### INPUT

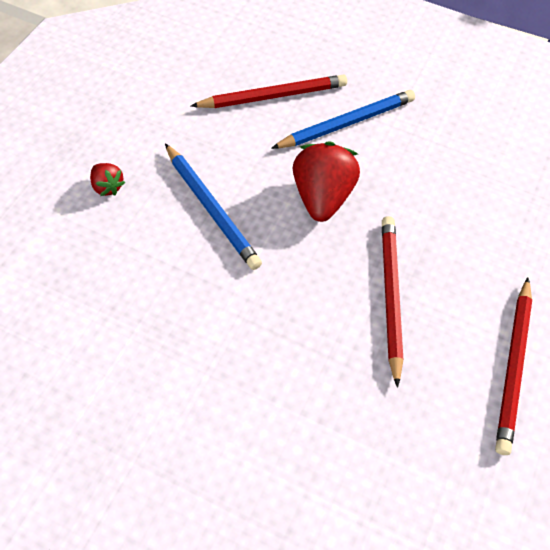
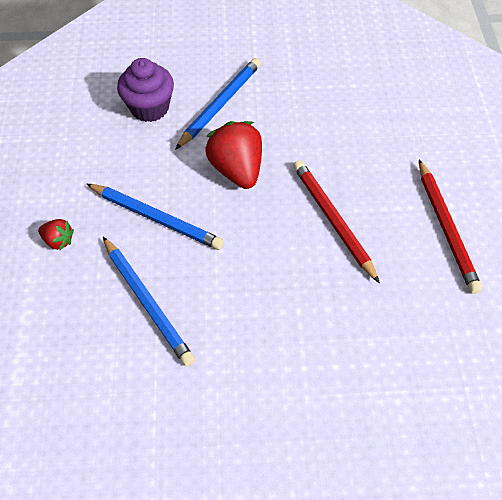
camera: 25 degrees left, 0 degrees up
(152, 287) = (147, 302): none -> blue pencil
(273, 96) = (149, 108): red pencil -> purple cupcake

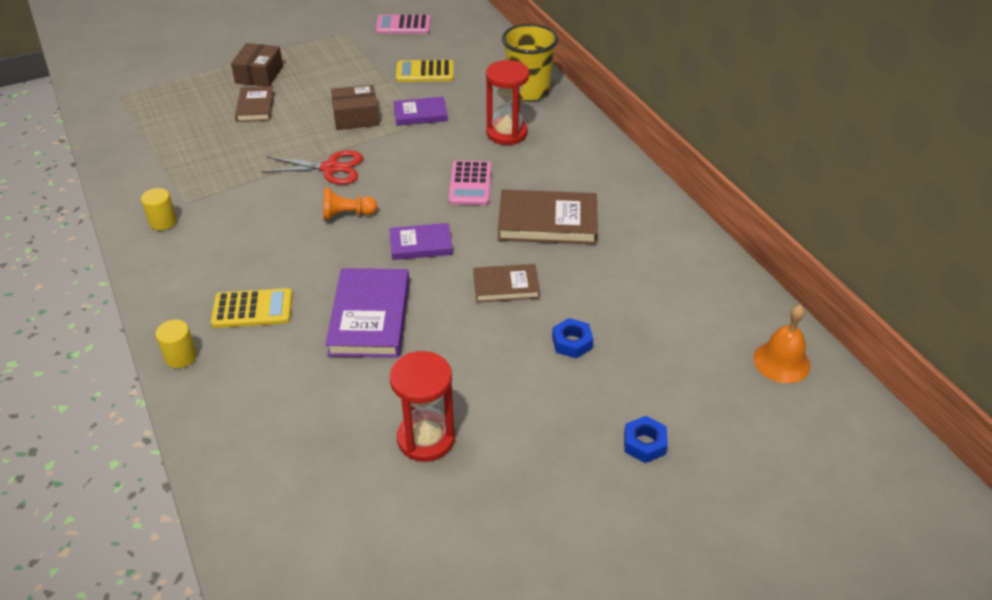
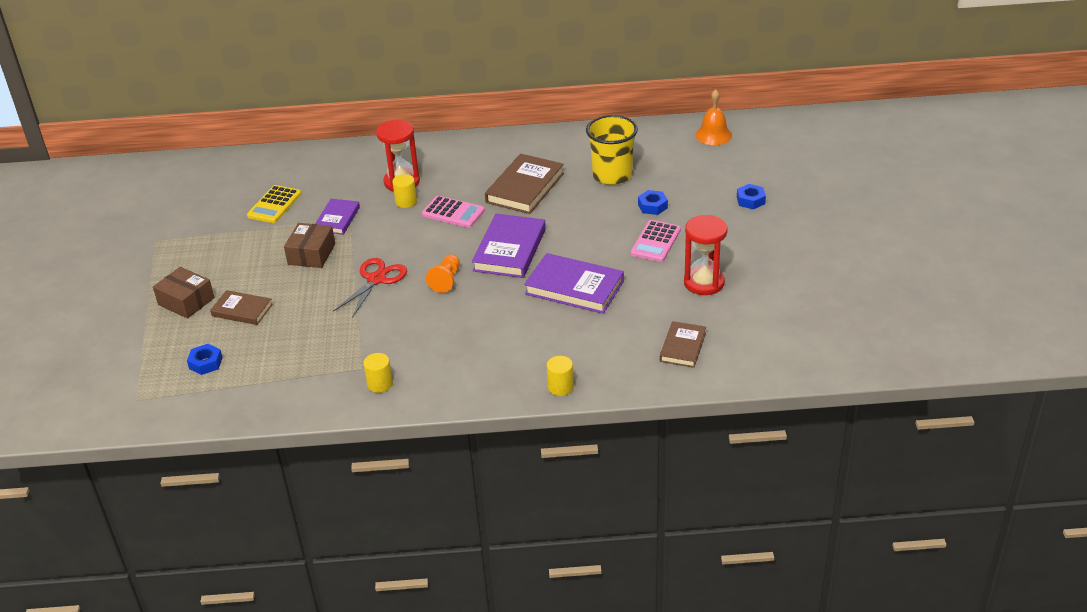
camera: 65 degrees left, 5 degrees down
(175, 113) = (205, 363): none -> blue nut
(252, 309) = (529, 344): yellow calculator -> none
(403, 25) = (182, 202): pink calculator -> pink calculator (655, 242)
(421, 244) = (509, 250): purple book -> purple book, size x1.66
(472, 146) = (406, 202): none -> yellow cylinder
(506, 286) = (581, 221): brown book -> brown book (683, 347)
(528, 91) = (352, 159): yellow cup -> yellow cup (612, 175)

######

**TASK OBJECTIVE:**
Could you give all of the data again exactly as written, omitting any pictures?

**EXERCISE RESPONSE:**
camera: 25 degrees left, 0 degrees up
(152, 287) = (147, 302): none -> blue pencil
(273, 96) = (149, 108): red pencil -> purple cupcake

camera: 65 degrees left, 5 degrees down
(175, 113) = (205, 363): none -> blue nut
(252, 309) = (529, 344): yellow calculator -> none
(403, 25) = (182, 202): pink calculator -> pink calculator (655, 242)
(421, 244) = (509, 250): purple book -> purple book, size x1.66
(472, 146) = (406, 202): none -> yellow cylinder
(506, 286) = (581, 221): brown book -> brown book (683, 347)
(528, 91) = (352, 159): yellow cup -> yellow cup (612, 175)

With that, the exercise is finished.